■ **Task statement**
For this exercise, print all of the data exactly as given.

[Extracted data entries]
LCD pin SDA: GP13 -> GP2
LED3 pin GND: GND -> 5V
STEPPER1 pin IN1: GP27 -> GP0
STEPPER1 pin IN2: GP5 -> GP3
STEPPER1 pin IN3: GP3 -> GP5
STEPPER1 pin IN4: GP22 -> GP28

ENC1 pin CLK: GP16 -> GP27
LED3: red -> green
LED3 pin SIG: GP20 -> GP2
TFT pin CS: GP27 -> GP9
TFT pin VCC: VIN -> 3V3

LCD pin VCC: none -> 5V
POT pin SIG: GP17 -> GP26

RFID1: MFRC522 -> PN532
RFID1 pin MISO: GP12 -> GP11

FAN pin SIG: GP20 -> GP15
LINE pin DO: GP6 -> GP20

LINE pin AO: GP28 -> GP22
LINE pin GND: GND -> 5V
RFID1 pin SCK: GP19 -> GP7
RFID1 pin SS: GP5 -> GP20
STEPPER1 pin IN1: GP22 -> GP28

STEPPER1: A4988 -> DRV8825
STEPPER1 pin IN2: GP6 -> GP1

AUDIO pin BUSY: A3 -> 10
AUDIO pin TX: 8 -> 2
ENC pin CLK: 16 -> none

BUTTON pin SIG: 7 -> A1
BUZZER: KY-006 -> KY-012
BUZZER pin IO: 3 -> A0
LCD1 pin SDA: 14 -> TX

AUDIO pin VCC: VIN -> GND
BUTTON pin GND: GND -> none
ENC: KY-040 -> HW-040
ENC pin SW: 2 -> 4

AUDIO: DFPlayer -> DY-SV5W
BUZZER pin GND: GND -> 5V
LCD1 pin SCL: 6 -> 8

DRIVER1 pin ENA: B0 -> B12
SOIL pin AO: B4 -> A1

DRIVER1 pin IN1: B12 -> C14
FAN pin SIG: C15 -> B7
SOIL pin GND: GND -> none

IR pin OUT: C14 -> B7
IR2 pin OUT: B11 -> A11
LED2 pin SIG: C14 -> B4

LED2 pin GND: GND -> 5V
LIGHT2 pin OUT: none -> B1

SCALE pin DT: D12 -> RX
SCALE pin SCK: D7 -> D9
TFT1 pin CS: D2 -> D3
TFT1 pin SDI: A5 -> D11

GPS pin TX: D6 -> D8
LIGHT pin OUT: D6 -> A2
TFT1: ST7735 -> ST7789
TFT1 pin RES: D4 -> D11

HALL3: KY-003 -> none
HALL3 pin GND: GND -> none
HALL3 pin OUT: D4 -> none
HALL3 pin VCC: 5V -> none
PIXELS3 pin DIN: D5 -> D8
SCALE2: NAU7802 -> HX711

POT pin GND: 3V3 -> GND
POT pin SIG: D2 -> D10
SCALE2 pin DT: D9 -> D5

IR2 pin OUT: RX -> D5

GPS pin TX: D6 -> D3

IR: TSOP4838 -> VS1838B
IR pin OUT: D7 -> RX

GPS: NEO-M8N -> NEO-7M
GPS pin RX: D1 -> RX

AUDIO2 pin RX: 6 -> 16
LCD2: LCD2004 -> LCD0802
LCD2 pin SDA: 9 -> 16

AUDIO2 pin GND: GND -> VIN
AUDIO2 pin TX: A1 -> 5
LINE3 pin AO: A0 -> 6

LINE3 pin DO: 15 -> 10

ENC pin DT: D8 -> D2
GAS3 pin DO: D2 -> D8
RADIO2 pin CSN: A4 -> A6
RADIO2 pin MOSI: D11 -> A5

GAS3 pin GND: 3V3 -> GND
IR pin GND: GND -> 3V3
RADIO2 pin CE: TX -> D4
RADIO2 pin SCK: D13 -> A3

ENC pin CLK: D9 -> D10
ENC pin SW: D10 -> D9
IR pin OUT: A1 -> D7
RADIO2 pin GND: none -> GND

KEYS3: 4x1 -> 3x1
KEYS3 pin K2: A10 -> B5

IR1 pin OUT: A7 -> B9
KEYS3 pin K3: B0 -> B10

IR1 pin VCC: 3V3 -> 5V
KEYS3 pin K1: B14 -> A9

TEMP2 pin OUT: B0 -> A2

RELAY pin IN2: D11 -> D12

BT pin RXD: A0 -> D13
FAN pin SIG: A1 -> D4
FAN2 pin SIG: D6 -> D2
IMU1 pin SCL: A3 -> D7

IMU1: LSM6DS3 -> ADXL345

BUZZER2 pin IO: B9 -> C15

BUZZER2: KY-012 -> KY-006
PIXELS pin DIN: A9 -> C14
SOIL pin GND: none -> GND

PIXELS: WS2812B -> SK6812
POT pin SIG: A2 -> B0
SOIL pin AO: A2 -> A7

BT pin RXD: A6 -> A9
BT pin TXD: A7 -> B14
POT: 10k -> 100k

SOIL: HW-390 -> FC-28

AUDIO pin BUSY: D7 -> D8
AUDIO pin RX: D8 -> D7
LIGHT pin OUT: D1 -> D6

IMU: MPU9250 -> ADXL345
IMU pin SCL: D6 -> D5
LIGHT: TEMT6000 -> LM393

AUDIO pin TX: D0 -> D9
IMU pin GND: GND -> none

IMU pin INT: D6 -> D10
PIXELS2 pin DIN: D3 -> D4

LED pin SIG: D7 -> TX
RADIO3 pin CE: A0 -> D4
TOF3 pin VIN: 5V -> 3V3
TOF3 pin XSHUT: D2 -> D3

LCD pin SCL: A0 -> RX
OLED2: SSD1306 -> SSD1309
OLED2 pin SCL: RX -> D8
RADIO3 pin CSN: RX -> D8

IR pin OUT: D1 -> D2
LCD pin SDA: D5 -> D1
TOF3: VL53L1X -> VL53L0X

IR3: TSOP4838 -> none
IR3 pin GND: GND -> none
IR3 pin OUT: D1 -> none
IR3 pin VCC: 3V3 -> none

■ **Written solution**
LCD pin SDA: GP13 -> GP2
LED3 pin GND: GND -> 5V
STEPPER1 pin IN1: GP27 -> GP0
STEPPER1 pin IN2: GP5 -> GP3
STEPPER1 pin IN3: GP3 -> GP5
STEPPER1 pin IN4: GP22 -> GP28

ENC1 pin CLK: GP16 -> GP27
LED3: red -> green
LED3 pin SIG: GP20 -> GP2
TFT pin CS: GP27 -> GP9
TFT pin VCC: VIN -> 3V3

LCD pin VCC: none -> 5V
POT pin SIG: GP17 -> GP26

RFID1: MFRC522 -> PN532
RFID1 pin MISO: GP12 -> GP11

FAN pin SIG: GP20 -> GP15
LINE pin DO: GP6 -> GP20

LINE pin AO: GP28 -> GP22
LINE pin GND: GND -> 5V
RFID1 pin SCK: GP19 -> GP7
RFID1 pin SS: GP5 -> GP20
STEPPER1 pin IN1: GP22 -> GP28

STEPPER1: A4988 -> DRV8825
STEPPER1 pin IN2: GP6 -> GP1

AUDIO pin BUSY: A3 -> 10
AUDIO pin TX: 8 -> 2
ENC pin CLK: 16 -> none

BUTTON pin SIG: 7 -> A1
BUZZER: KY-006 -> KY-012
BUZZER pin IO: 3 -> A0
LCD1 pin SDA: 14 -> TX

AUDIO pin VCC: VIN -> GND
BUTTON pin GND: GND -> none
ENC: KY-040 -> HW-040
ENC pin SW: 2 -> 4

AUDIO: DFPlayer -> DY-SV5W
BUZZER pin GND: GND -> 5V
LCD1 pin SCL: 6 -> 8

DRIVER1 pin ENA: B0 -> B12
SOIL pin AO: B4 -> A1

DRIVER1 pin IN1: B12 -> C14
FAN pin SIG: C15 -> B7
SOIL pin GND: GND -> none

IR pin OUT: C14 -> B7
IR2 pin OUT: B11 -> A11
LED2 pin SIG: C14 -> B4

LED2 pin GND: GND -> 5V
LIGHT2 pin OUT: none -> B1

SCALE pin DT: D12 -> RX
SCALE pin SCK: D7 -> D9
TFT1 pin CS: D2 -> D3
TFT1 pin SDI: A5 -> D11

GPS pin TX: D6 -> D8
LIGHT pin OUT: D6 -> A2
TFT1: ST7735 -> ST7789
TFT1 pin RES: D4 -> D11

HALL3: KY-003 -> none
HALL3 pin GND: GND -> none
HALL3 pin OUT: D4 -> none
HALL3 pin VCC: 5V -> none
PIXELS3 pin DIN: D5 -> D8
SCALE2: NAU7802 -> HX711

POT pin GND: 3V3 -> GND
POT pin SIG: D2 -> D10
SCALE2 pin DT: D9 -> D5

IR2 pin OUT: RX -> D5

GPS pin TX: D6 -> D3

IR: TSOP4838 -> VS1838B
IR pin OUT: D7 -> RX

GPS: NEO-M8N -> NEO-7M
GPS pin RX: D1 -> RX

AUDIO2 pin RX: 6 -> 16
LCD2: LCD2004 -> LCD0802
LCD2 pin SDA: 9 -> 16

AUDIO2 pin GND: GND -> VIN
AUDIO2 pin TX: A1 -> 5
LINE3 pin AO: A0 -> 6

LINE3 pin DO: 15 -> 10

ENC pin DT: D8 -> D2
GAS3 pin DO: D2 -> D8
RADIO2 pin CSN: A4 -> A6
RADIO2 pin MOSI: D11 -> A5

GAS3 pin GND: 3V3 -> GND
IR pin GND: GND -> 3V3
RADIO2 pin CE: TX -> D4
RADIO2 pin SCK: D13 -> A3

ENC pin CLK: D9 -> D10
ENC pin SW: D10 -> D9
IR pin OUT: A1 -> D7
RADIO2 pin GND: none -> GND

KEYS3: 4x1 -> 3x1
KEYS3 pin K2: A10 -> B5

IR1 pin OUT: A7 -> B9
KEYS3 pin K3: B0 -> B10

IR1 pin VCC: 3V3 -> 5V
KEYS3 pin K1: B14 -> A9

TEMP2 pin OUT: B0 -> A2

RELAY pin IN2: D11 -> D12

BT pin RXD: A0 -> D13
FAN pin SIG: A1 -> D4
FAN2 pin SIG: D6 -> D2
IMU1 pin SCL: A3 -> D7

IMU1: LSM6DS3 -> ADXL345

BUZZER2 pin IO: B9 -> C15

BUZZER2: KY-012 -> KY-006
PIXELS pin DIN: A9 -> C14
SOIL pin GND: none -> GND

PIXELS: WS2812B -> SK6812
POT pin SIG: A2 -> B0
SOIL pin AO: A2 -> A7

BT pin RXD: A6 -> A9
BT pin TXD: A7 -> B14
POT: 10k -> 100k

SOIL: HW-390 -> FC-28

AUDIO pin BUSY: D7 -> D8
AUDIO pin RX: D8 -> D7
LIGHT pin OUT: D1 -> D6

IMU: MPU9250 -> ADXL345
IMU pin SCL: D6 -> D5
LIGHT: TEMT6000 -> LM393

AUDIO pin TX: D0 -> D9
IMU pin GND: GND -> none

IMU pin INT: D6 -> D10
PIXELS2 pin DIN: D3 -> D4

LED pin SIG: D7 -> TX
RADIO3 pin CE: A0 -> D4
TOF3 pin VIN: 5V -> 3V3
TOF3 pin XSHUT: D2 -> D3

LCD pin SCL: A0 -> RX
OLED2: SSD1306 -> SSD1309
OLED2 pin SCL: RX -> D8
RADIO3 pin CSN: RX -> D8

IR pin OUT: D1 -> D2
LCD pin SDA: D5 -> D1
TOF3: VL53L1X -> VL53L0X

IR3: TSOP4838 -> none
IR3 pin GND: GND -> none
IR3 pin OUT: D1 -> none
IR3 pin VCC: 3V3 -> none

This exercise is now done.